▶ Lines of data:
▬▬▬

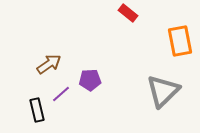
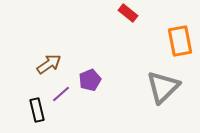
purple pentagon: rotated 20 degrees counterclockwise
gray triangle: moved 4 px up
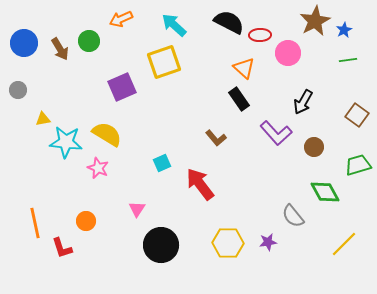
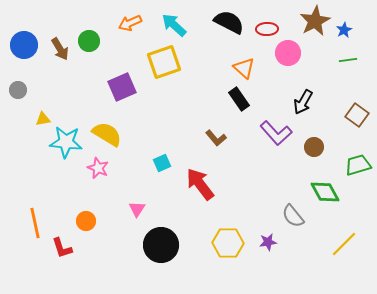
orange arrow: moved 9 px right, 4 px down
red ellipse: moved 7 px right, 6 px up
blue circle: moved 2 px down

▬▬▬

▶ WHAT TO DO: Edit the rows from the line containing "orange arrow: moved 9 px right, 4 px down" through the end of the rows, inclusive, replacing "right" with "left" and leaving everything else unchanged. Return only those rows.

▶ REPLY:
orange arrow: moved 9 px left, 4 px down
red ellipse: moved 7 px left, 6 px up
blue circle: moved 2 px down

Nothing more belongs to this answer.